What this task involves:
For the data below, please report each line where the word "pink" is found.

Provided records:

▼▼▼

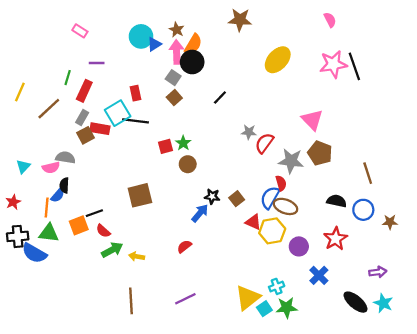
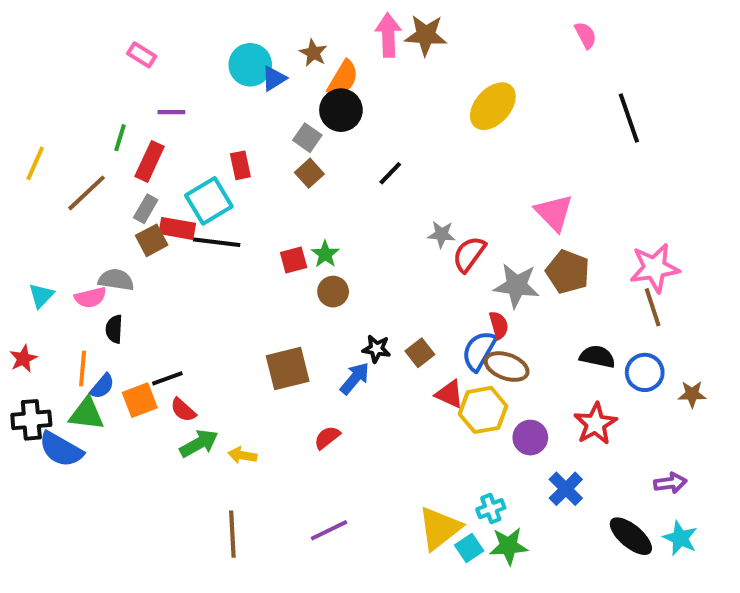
pink arrow: (177, 52) -> (388, 35), moved
pink star: (333, 64) -> (655, 268), moved
black line: (135, 121) -> (217, 242), moved
blue semicircle: (58, 195) -> (102, 386), moved
brown square: (140, 195) -> (288, 368), moved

▲▲▲

Solution below:
pink arrow: (177, 52) -> (388, 35), moved
pink star: (333, 64) -> (655, 268), moved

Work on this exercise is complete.